* [Problem details] Please set down every line of the records below exactly, without the pictures.

(Items listed in a dataset)
========

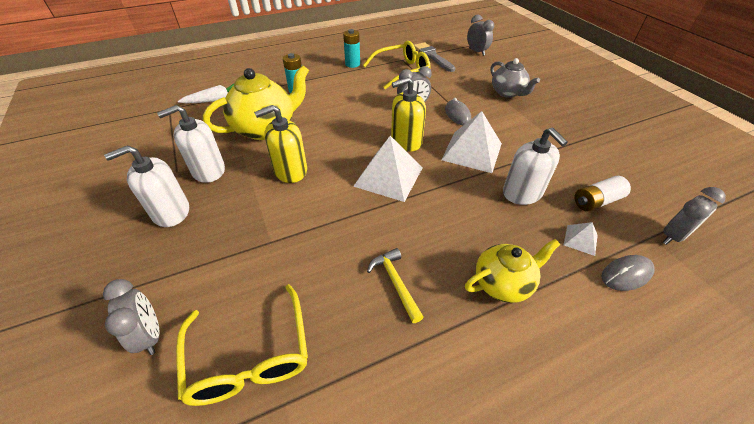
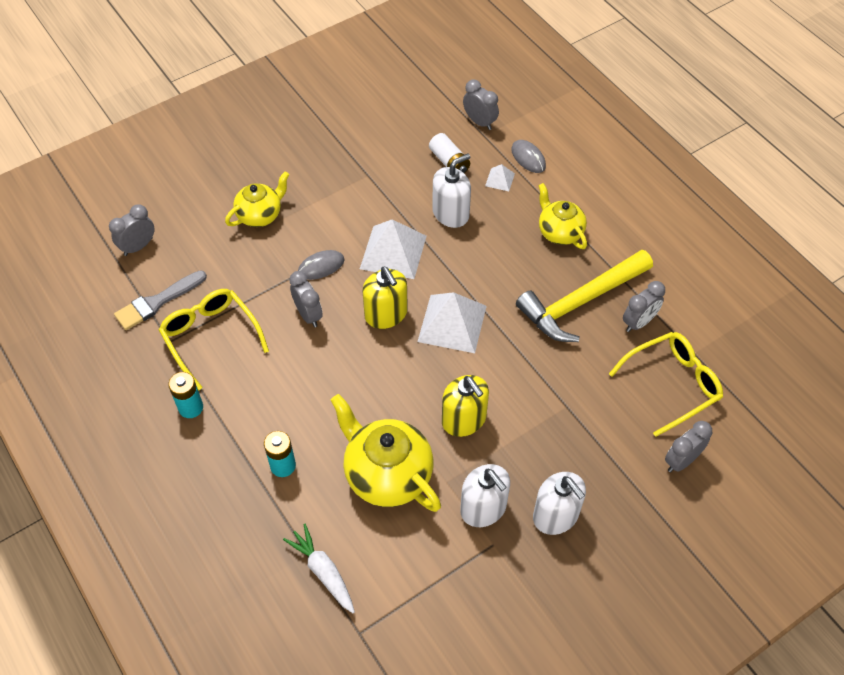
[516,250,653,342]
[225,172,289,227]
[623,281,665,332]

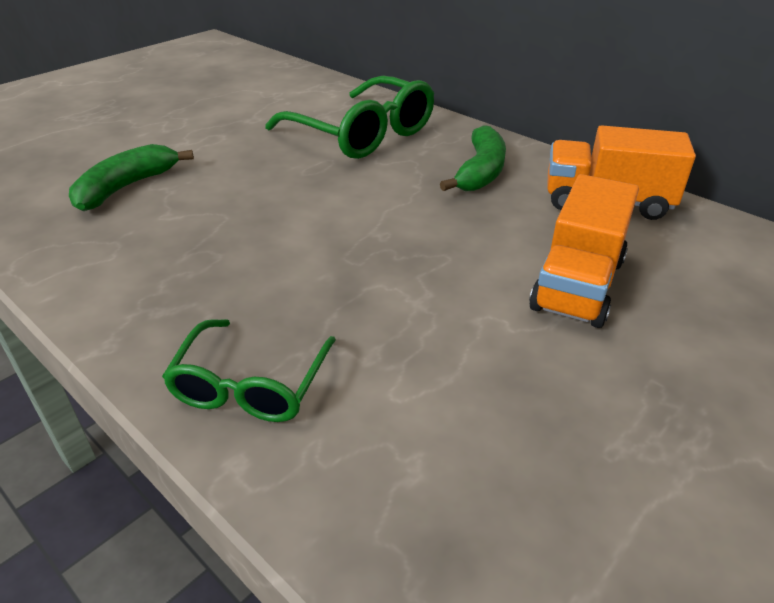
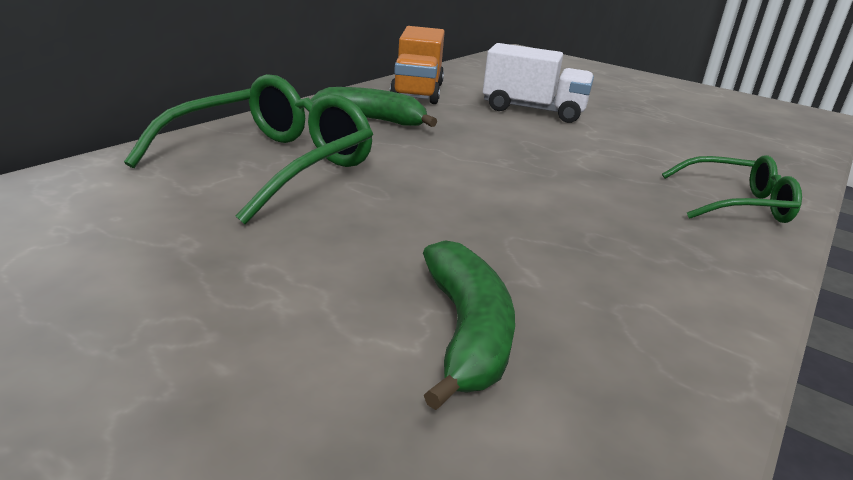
[423,240,515,410]
[483,43,594,123]

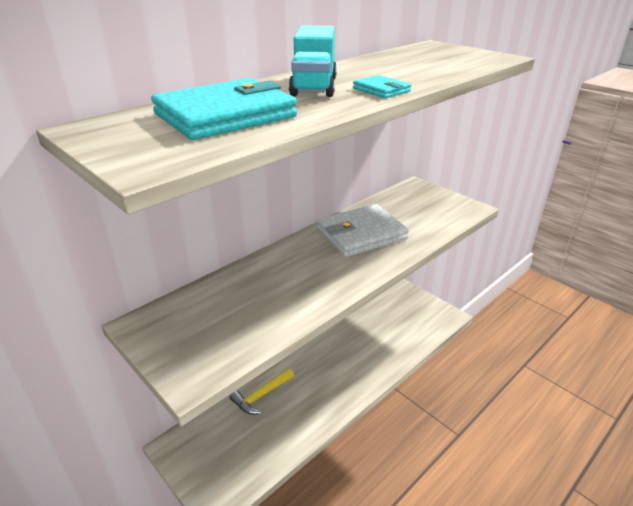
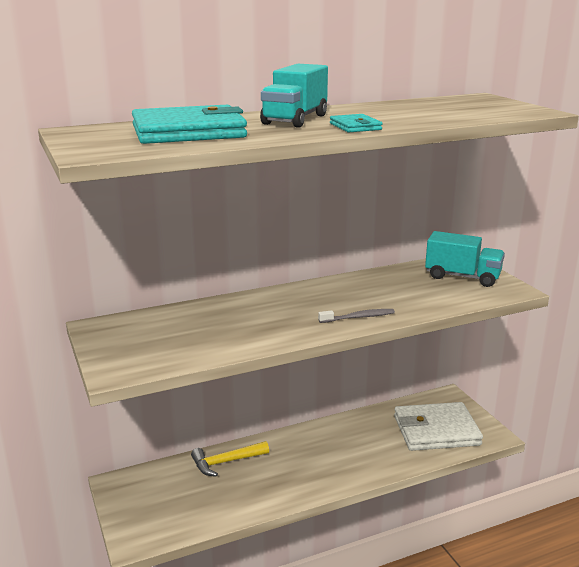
[394,402,483,451]
[318,309,395,323]
[425,231,505,287]

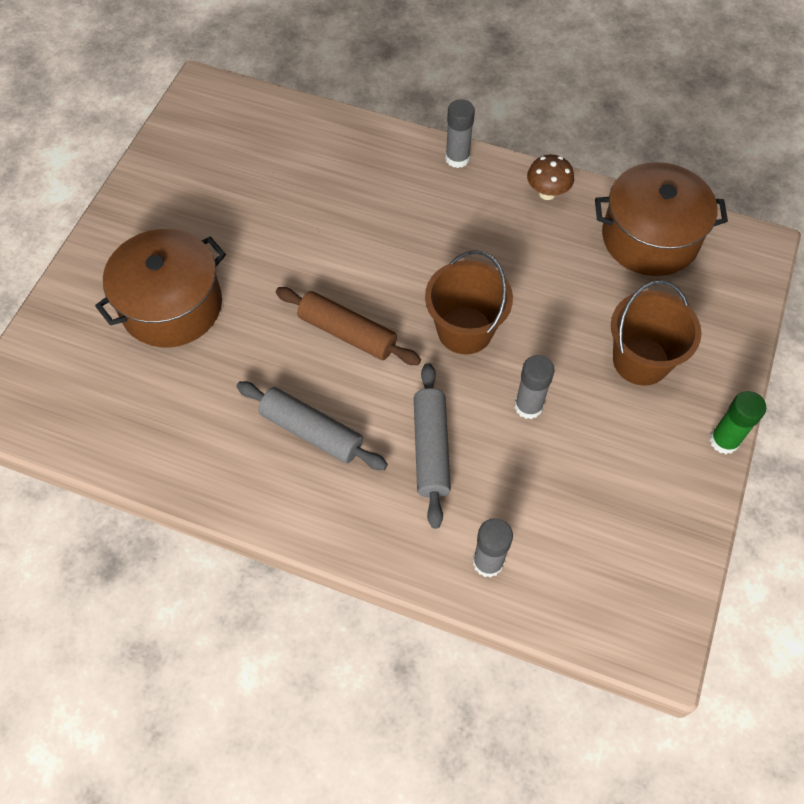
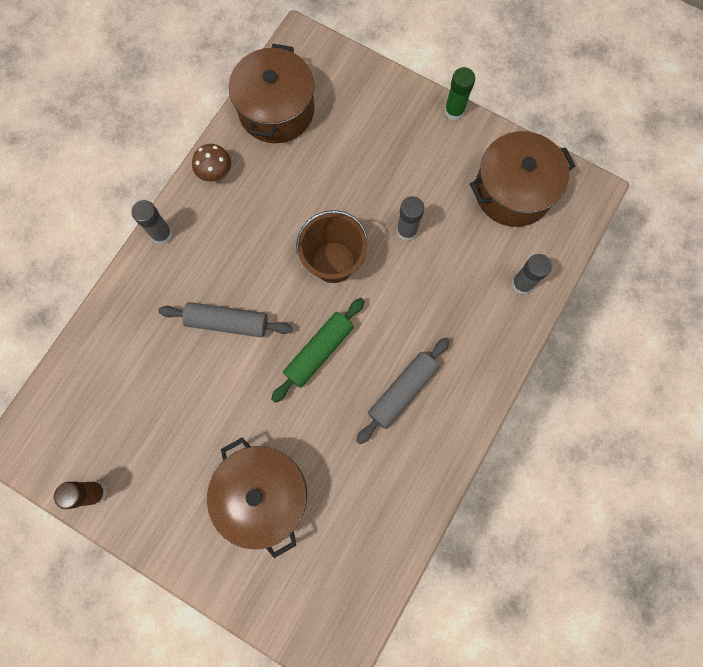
[271,298,365,403]
[159,302,292,337]
[611,280,701,386] (first image)
[54,481,107,509]
[470,131,575,227]

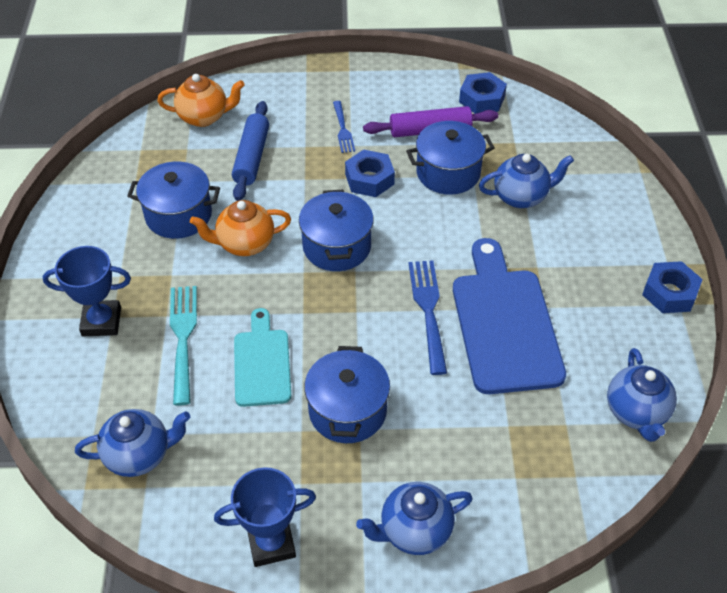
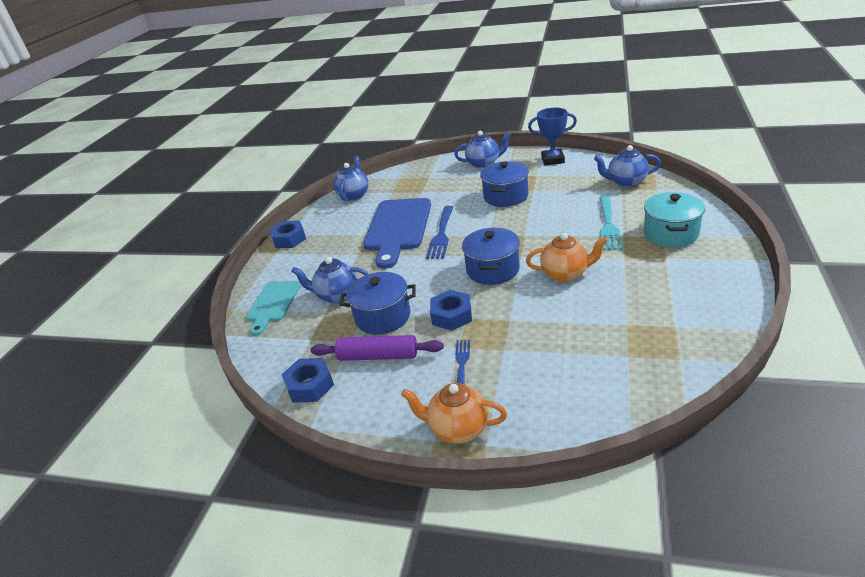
[644,192,705,247]
[127,162,220,239] (first image)
[401,383,507,443]
[232,101,269,201] (first image)
[246,281,301,336]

========

* [Result of the exercise]
[516,250,653,342]
[225,172,289,227]
[623,281,665,332]

[423,240,515,410]
[483,43,594,123]

[394,402,483,451]
[318,309,395,323]
[425,231,505,287]

[271,298,365,403]
[159,302,292,337]
[611,280,701,386] (first image)
[54,481,107,509]
[470,131,575,227]

[644,192,705,247]
[127,162,220,239] (first image)
[401,383,507,443]
[232,101,269,201] (first image)
[246,281,301,336]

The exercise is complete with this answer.